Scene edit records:
= Beginning of Section =
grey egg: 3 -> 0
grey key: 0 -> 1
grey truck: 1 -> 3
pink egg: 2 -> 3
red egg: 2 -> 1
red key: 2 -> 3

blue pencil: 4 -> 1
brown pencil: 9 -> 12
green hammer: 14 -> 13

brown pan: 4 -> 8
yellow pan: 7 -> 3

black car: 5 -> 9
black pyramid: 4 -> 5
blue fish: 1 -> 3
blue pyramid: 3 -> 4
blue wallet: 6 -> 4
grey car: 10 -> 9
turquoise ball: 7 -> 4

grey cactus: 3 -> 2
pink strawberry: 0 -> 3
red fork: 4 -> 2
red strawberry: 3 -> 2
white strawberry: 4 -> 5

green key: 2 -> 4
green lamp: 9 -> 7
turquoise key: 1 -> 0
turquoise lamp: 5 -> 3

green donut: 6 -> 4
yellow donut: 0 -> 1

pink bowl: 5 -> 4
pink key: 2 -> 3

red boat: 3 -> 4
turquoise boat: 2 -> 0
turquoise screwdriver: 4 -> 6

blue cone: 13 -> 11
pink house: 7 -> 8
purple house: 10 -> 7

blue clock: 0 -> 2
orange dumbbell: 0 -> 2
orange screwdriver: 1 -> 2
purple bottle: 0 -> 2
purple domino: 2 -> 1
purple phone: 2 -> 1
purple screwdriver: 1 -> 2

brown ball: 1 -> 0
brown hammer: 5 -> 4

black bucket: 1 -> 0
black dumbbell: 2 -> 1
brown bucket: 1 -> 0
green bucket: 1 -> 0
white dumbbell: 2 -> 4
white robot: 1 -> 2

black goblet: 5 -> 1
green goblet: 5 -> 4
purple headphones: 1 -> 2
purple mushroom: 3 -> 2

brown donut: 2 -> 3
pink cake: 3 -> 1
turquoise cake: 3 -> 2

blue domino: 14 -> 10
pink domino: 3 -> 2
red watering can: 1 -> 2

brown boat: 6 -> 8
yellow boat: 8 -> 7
= End of Section =
Output the lines from the one with "yellow donut: 0 -> 1" through the end of the records above, exactly, including both ends, and nothing besides.

▶ **THE COMPLETED TASK**
yellow donut: 0 -> 1

pink bowl: 5 -> 4
pink key: 2 -> 3

red boat: 3 -> 4
turquoise boat: 2 -> 0
turquoise screwdriver: 4 -> 6

blue cone: 13 -> 11
pink house: 7 -> 8
purple house: 10 -> 7

blue clock: 0 -> 2
orange dumbbell: 0 -> 2
orange screwdriver: 1 -> 2
purple bottle: 0 -> 2
purple domino: 2 -> 1
purple phone: 2 -> 1
purple screwdriver: 1 -> 2

brown ball: 1 -> 0
brown hammer: 5 -> 4

black bucket: 1 -> 0
black dumbbell: 2 -> 1
brown bucket: 1 -> 0
green bucket: 1 -> 0
white dumbbell: 2 -> 4
white robot: 1 -> 2

black goblet: 5 -> 1
green goblet: 5 -> 4
purple headphones: 1 -> 2
purple mushroom: 3 -> 2

brown donut: 2 -> 3
pink cake: 3 -> 1
turquoise cake: 3 -> 2

blue domino: 14 -> 10
pink domino: 3 -> 2
red watering can: 1 -> 2

brown boat: 6 -> 8
yellow boat: 8 -> 7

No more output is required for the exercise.